Exercise instructions:
Count how many lines of the material contain the string "tower", then give that number and nothing more.

Data:
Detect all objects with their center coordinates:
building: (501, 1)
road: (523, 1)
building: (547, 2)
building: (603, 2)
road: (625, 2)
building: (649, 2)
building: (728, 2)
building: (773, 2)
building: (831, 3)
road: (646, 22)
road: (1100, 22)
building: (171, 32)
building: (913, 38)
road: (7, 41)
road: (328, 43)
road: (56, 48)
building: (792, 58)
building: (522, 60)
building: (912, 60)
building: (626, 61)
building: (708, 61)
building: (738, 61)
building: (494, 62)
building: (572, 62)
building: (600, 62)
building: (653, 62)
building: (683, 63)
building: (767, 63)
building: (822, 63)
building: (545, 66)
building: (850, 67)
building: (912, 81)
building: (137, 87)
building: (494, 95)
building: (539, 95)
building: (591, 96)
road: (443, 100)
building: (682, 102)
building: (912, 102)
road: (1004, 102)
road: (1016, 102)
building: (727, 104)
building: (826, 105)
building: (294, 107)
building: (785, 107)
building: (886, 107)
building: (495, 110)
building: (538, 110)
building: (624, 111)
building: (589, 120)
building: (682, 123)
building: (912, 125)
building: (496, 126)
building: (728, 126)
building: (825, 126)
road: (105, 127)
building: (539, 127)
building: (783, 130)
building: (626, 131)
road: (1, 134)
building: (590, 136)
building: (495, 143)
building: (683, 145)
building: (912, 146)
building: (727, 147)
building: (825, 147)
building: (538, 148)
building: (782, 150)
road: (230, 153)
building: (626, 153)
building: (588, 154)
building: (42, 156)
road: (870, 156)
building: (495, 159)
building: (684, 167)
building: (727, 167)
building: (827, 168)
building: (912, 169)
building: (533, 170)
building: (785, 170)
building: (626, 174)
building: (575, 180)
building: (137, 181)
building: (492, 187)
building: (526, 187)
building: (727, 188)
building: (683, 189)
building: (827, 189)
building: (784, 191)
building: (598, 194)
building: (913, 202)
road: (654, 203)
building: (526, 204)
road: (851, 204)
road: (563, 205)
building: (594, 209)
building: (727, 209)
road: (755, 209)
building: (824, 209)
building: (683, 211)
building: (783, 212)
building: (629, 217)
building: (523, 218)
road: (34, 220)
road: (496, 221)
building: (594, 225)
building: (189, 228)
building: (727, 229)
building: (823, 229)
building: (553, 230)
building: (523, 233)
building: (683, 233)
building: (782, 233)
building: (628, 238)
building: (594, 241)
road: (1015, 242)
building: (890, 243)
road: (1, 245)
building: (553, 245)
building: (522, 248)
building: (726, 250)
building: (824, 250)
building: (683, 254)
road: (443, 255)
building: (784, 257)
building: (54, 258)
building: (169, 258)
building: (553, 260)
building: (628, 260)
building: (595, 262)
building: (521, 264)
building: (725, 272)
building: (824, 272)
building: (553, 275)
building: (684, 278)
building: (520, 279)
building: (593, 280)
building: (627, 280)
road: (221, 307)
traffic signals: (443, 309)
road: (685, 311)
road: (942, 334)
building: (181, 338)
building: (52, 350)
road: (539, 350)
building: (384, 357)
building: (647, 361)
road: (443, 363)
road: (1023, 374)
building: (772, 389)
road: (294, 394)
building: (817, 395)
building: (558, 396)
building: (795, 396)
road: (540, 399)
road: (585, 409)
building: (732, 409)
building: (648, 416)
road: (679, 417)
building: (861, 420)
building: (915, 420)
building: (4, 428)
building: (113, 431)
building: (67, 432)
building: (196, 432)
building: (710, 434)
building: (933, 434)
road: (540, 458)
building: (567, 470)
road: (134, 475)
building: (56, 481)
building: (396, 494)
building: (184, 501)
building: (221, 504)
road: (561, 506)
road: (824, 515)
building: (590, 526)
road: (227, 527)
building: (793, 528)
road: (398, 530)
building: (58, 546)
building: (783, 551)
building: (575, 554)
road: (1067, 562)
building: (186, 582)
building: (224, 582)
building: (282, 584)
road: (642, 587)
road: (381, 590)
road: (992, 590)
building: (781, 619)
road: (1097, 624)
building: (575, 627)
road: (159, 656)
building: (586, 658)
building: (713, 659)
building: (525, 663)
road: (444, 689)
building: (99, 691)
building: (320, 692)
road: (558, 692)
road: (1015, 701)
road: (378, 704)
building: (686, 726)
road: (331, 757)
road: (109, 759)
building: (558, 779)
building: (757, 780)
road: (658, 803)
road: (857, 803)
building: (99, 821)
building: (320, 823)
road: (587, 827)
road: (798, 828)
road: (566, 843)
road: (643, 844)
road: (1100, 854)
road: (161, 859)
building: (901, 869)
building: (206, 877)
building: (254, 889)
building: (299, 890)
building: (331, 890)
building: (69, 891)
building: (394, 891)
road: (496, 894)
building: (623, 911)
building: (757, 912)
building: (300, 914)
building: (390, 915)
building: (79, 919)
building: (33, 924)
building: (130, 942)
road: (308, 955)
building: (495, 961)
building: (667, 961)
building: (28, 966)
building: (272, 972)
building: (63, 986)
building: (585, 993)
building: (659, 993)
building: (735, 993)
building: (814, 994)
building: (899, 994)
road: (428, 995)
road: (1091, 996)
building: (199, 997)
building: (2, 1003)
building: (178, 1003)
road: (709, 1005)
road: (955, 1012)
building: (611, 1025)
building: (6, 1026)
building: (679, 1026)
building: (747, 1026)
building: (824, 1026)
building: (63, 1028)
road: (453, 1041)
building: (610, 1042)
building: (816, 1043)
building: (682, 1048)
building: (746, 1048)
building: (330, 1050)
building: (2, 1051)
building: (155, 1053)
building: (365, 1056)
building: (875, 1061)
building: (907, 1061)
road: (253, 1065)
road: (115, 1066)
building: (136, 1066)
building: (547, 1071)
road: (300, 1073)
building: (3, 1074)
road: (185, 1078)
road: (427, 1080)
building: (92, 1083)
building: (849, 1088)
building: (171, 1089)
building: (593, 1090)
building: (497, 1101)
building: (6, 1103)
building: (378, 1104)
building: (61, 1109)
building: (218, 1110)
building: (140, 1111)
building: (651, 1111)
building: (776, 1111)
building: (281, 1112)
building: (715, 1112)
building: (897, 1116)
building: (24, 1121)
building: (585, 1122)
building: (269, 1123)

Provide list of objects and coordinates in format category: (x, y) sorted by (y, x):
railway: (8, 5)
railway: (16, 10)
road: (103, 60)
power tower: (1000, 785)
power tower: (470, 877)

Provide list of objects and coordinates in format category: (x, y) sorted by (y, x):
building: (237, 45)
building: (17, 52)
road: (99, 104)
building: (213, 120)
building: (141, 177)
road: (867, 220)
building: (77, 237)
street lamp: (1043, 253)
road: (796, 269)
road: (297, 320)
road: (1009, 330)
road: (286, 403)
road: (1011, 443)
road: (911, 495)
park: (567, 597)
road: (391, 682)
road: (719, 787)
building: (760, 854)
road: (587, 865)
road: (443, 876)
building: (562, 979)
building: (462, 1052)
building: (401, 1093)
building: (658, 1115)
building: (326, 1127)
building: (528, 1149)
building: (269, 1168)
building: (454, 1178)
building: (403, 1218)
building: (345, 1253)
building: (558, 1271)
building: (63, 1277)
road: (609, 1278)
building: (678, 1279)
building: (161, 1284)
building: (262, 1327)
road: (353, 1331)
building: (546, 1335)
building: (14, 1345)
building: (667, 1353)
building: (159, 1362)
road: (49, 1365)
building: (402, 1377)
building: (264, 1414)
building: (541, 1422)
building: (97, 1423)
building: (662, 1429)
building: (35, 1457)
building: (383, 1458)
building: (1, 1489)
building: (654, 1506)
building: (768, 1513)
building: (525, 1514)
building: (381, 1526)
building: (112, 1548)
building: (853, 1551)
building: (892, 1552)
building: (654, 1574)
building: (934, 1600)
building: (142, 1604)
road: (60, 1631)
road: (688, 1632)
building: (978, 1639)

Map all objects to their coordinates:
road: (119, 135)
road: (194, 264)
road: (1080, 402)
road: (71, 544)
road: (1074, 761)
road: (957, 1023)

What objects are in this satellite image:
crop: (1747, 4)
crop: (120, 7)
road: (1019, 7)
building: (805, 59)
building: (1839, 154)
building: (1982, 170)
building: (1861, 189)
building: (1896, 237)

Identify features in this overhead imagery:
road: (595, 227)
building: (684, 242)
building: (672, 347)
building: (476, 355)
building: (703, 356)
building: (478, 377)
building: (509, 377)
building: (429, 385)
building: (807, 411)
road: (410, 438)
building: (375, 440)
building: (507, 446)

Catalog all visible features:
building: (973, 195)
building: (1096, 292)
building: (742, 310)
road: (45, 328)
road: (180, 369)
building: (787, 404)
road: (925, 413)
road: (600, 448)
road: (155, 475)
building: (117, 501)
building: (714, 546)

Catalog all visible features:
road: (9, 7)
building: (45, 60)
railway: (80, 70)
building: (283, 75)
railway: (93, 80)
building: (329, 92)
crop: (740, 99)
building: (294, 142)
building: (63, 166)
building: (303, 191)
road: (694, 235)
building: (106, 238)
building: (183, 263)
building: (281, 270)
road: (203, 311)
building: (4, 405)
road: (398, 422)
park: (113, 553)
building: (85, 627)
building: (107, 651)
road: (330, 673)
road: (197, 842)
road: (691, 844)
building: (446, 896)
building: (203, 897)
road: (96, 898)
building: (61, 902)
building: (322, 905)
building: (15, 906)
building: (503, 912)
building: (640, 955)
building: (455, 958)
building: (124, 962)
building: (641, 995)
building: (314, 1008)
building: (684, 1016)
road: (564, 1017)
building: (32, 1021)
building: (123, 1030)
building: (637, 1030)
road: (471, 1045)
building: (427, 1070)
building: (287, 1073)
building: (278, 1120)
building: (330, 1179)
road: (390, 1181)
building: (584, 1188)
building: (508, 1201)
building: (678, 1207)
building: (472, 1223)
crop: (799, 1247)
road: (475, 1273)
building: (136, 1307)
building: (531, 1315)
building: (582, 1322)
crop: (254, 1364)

Answer to this exercise:
2